What the exercise asks> Please return the lines below verbatim, beginning at the one that has "LUX1: VEML7700 -> TSL2561" and stopping after the one that has "TFT1 pin SCK: none -> D0", and add no other lines.

Study material START

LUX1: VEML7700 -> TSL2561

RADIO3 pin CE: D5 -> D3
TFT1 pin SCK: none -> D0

Study material END
Study material START

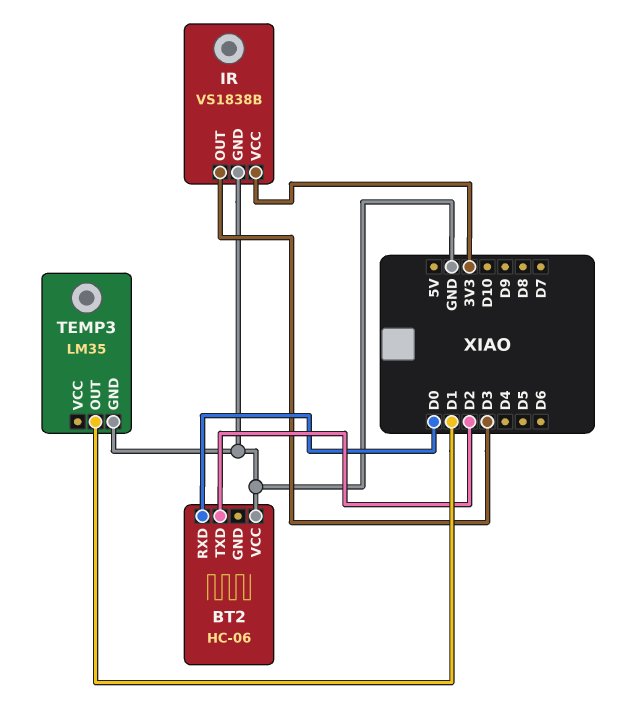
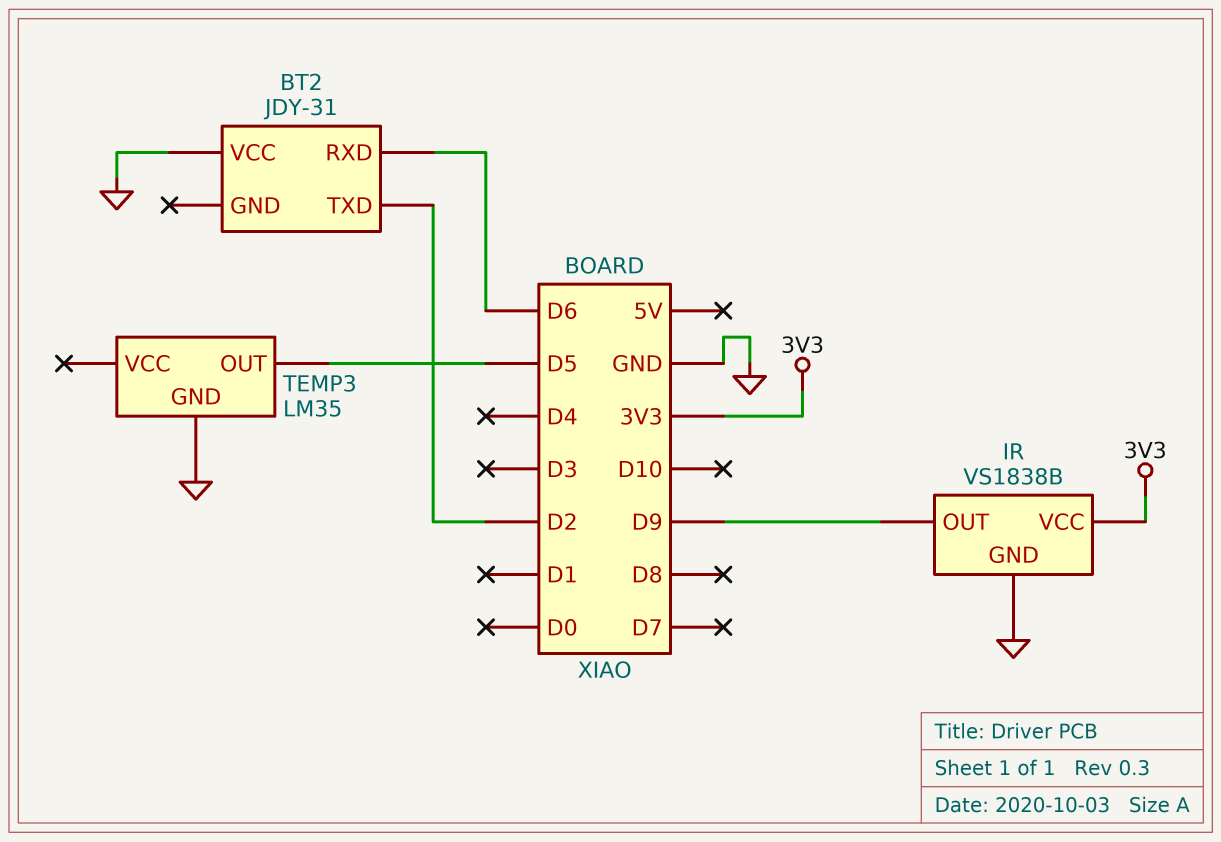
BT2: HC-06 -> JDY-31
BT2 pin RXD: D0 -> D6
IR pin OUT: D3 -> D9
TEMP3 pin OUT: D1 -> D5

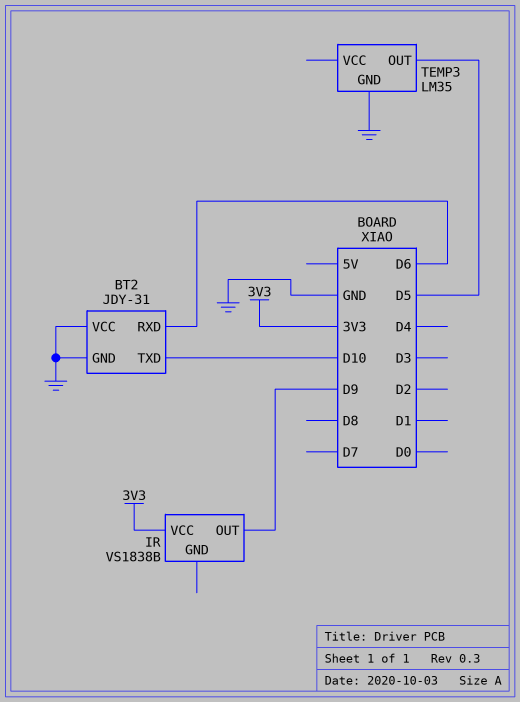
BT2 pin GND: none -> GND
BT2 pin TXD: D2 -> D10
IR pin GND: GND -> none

Study material END

Task response>
LUX1: VEML7700 -> TSL2561

RADIO3 pin CE: D5 -> D3
TFT1 pin SCK: none -> D0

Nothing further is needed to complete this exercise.